**WHAT YOU WILL DO**
Take the material below and output exactly the run of lines from the one containing "brown jar: 3 -> 0" down to the one containing "yellow traffic cone: 2 -> 0", with both included.

[[ PROVIDED ENTRIES, beginning ]]

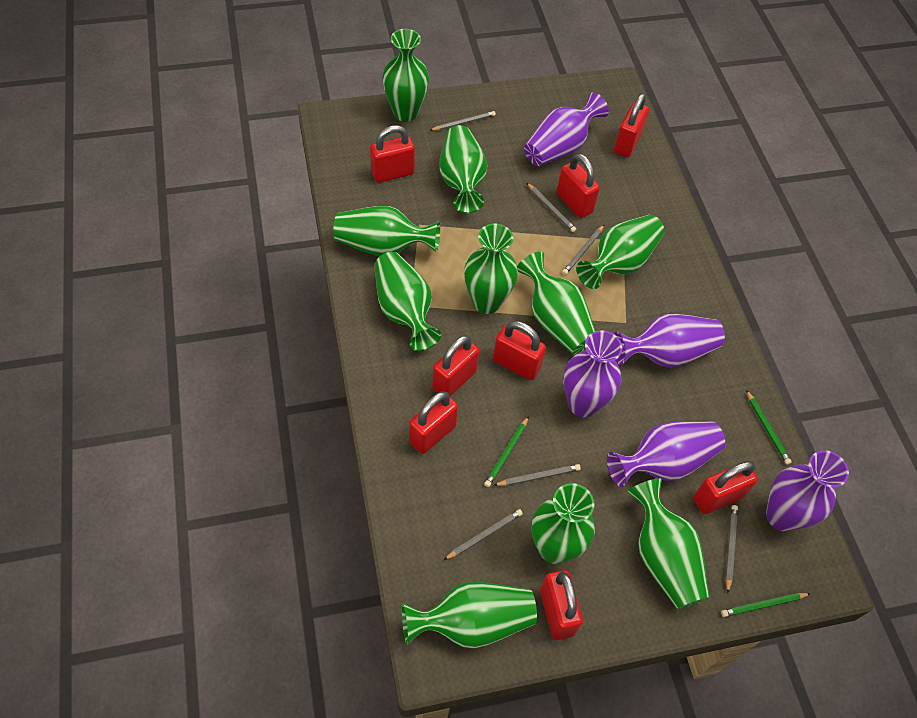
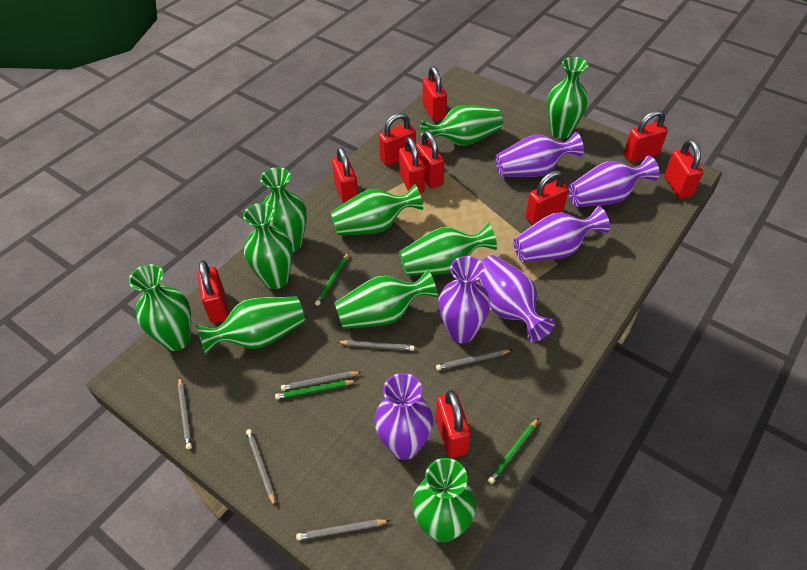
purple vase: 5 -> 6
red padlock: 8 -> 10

[[ PROVIDED ENTRIES, end ]]
[[ PROVIDED ENTRIES, beginning ]]

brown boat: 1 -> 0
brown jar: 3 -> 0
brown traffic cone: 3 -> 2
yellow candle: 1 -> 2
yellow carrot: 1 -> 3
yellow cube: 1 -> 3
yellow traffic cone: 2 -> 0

[[ PROVIDED ENTRIES, end ]]

**RESPONSE AREA**
brown jar: 3 -> 0
brown traffic cone: 3 -> 2
yellow candle: 1 -> 2
yellow carrot: 1 -> 3
yellow cube: 1 -> 3
yellow traffic cone: 2 -> 0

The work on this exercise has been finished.